• **Required action**: Search the data for "power" and copy every matching line.

^^^^^^^^^^^^^^^^

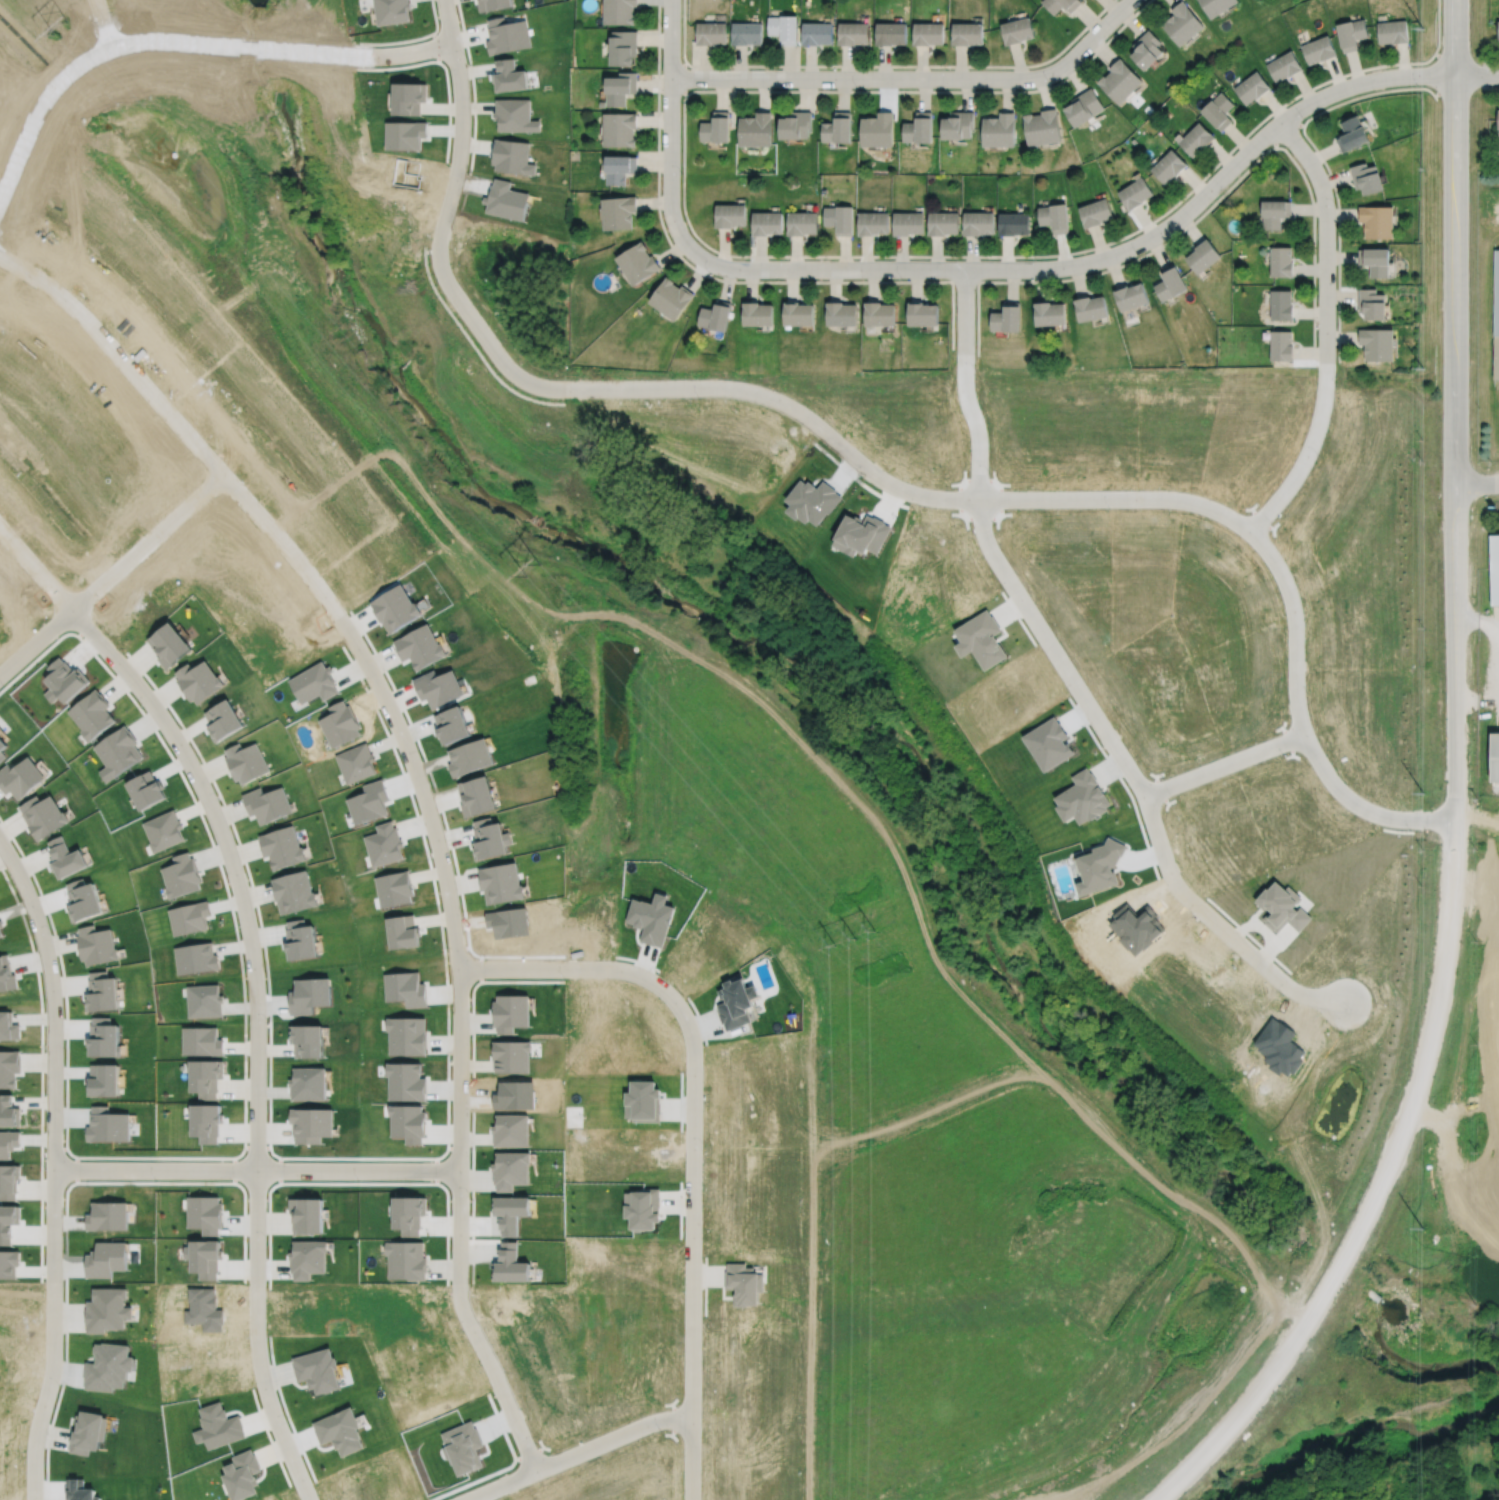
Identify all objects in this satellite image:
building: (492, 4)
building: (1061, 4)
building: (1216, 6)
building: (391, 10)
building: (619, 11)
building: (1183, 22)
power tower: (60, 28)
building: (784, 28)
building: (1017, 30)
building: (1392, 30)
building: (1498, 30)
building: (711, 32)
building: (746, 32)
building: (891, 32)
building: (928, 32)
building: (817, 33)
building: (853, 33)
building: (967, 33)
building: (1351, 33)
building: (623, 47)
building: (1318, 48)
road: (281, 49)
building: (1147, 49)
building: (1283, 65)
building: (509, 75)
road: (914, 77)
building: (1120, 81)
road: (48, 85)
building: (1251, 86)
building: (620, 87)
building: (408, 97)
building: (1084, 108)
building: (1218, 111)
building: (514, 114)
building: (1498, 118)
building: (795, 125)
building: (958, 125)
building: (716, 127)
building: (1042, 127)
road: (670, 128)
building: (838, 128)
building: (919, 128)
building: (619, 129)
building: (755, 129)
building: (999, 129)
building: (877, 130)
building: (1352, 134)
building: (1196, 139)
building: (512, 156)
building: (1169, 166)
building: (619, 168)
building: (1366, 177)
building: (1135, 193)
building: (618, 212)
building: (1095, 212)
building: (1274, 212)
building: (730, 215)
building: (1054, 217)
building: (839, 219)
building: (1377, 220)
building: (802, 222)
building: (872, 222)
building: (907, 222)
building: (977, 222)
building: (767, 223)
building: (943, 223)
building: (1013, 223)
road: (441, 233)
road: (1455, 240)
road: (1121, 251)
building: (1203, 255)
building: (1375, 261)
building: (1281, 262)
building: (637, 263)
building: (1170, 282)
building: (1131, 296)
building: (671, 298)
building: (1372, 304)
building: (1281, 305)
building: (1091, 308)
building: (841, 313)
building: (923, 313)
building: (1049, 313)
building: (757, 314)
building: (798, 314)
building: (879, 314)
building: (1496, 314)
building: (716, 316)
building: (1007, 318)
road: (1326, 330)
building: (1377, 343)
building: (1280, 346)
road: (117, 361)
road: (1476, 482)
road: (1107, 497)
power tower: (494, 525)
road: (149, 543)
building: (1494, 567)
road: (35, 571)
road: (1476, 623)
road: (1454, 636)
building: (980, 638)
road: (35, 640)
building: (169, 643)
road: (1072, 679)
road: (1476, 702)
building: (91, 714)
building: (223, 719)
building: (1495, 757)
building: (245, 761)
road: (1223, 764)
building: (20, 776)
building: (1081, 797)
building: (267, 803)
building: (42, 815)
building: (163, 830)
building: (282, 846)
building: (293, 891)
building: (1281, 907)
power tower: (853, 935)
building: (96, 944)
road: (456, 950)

^^^^^^^^^^^^^^^^

• **The completed task**:
power tower: (60, 28)
power tower: (494, 525)
power tower: (853, 935)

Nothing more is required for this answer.